Records from a data collection
──────────────────────────────

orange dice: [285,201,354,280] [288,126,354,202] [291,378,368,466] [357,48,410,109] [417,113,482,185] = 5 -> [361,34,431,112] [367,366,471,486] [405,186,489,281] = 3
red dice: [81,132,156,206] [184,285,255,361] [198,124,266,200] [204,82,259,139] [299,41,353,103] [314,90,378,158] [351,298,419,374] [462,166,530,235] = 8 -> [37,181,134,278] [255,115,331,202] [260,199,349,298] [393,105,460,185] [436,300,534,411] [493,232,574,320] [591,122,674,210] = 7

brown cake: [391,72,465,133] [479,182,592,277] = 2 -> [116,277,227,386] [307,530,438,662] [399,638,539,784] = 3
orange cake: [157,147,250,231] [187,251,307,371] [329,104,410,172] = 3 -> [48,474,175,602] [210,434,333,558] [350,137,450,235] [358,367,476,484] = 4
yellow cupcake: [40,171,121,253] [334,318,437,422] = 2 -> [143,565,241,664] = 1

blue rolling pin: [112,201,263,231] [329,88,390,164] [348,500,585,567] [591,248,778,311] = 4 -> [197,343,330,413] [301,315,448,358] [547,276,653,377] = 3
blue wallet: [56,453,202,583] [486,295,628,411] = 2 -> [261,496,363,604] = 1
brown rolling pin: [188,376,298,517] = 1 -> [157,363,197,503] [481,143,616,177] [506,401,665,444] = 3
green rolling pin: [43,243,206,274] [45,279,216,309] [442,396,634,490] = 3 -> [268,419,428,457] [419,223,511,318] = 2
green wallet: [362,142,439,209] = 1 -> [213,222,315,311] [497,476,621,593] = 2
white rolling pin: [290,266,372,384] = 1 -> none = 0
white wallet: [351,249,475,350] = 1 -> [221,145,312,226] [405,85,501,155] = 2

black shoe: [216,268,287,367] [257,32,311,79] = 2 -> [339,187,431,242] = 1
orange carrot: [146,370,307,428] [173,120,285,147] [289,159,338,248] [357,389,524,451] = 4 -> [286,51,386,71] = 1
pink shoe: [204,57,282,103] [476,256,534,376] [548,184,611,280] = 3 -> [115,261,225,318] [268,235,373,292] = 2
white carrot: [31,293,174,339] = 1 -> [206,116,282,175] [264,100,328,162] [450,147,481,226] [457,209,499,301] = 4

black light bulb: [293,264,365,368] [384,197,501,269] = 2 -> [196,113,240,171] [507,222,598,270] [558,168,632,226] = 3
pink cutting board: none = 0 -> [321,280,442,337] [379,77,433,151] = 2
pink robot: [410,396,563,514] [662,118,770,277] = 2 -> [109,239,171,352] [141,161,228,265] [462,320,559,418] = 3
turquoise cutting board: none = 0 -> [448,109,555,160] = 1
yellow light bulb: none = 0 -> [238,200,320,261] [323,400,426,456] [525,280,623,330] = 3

──────────────────────────────

Each line of the data must be set down again as it is.

orange dice: [285,201,354,280] [288,126,354,202] [291,378,368,466] [357,48,410,109] [417,113,482,185] = 5 -> [361,34,431,112] [367,366,471,486] [405,186,489,281] = 3
red dice: [81,132,156,206] [184,285,255,361] [198,124,266,200] [204,82,259,139] [299,41,353,103] [314,90,378,158] [351,298,419,374] [462,166,530,235] = 8 -> [37,181,134,278] [255,115,331,202] [260,199,349,298] [393,105,460,185] [436,300,534,411] [493,232,574,320] [591,122,674,210] = 7

brown cake: [391,72,465,133] [479,182,592,277] = 2 -> [116,277,227,386] [307,530,438,662] [399,638,539,784] = 3
orange cake: [157,147,250,231] [187,251,307,371] [329,104,410,172] = 3 -> [48,474,175,602] [210,434,333,558] [350,137,450,235] [358,367,476,484] = 4
yellow cupcake: [40,171,121,253] [334,318,437,422] = 2 -> [143,565,241,664] = 1

blue rolling pin: [112,201,263,231] [329,88,390,164] [348,500,585,567] [591,248,778,311] = 4 -> [197,343,330,413] [301,315,448,358] [547,276,653,377] = 3
blue wallet: [56,453,202,583] [486,295,628,411] = 2 -> [261,496,363,604] = 1
brown rolling pin: [188,376,298,517] = 1 -> [157,363,197,503] [481,143,616,177] [506,401,665,444] = 3
green rolling pin: [43,243,206,274] [45,279,216,309] [442,396,634,490] = 3 -> [268,419,428,457] [419,223,511,318] = 2
green wallet: [362,142,439,209] = 1 -> [213,222,315,311] [497,476,621,593] = 2
white rolling pin: [290,266,372,384] = 1 -> none = 0
white wallet: [351,249,475,350] = 1 -> [221,145,312,226] [405,85,501,155] = 2

black shoe: [216,268,287,367] [257,32,311,79] = 2 -> [339,187,431,242] = 1
orange carrot: [146,370,307,428] [173,120,285,147] [289,159,338,248] [357,389,524,451] = 4 -> [286,51,386,71] = 1
pink shoe: [204,57,282,103] [476,256,534,376] [548,184,611,280] = 3 -> [115,261,225,318] [268,235,373,292] = 2
white carrot: [31,293,174,339] = 1 -> [206,116,282,175] [264,100,328,162] [450,147,481,226] [457,209,499,301] = 4

black light bulb: [293,264,365,368] [384,197,501,269] = 2 -> [196,113,240,171] [507,222,598,270] [558,168,632,226] = 3
pink cutting board: none = 0 -> [321,280,442,337] [379,77,433,151] = 2
pink robot: [410,396,563,514] [662,118,770,277] = 2 -> [109,239,171,352] [141,161,228,265] [462,320,559,418] = 3
turquoise cutting board: none = 0 -> [448,109,555,160] = 1
yellow light bulb: none = 0 -> [238,200,320,261] [323,400,426,456] [525,280,623,330] = 3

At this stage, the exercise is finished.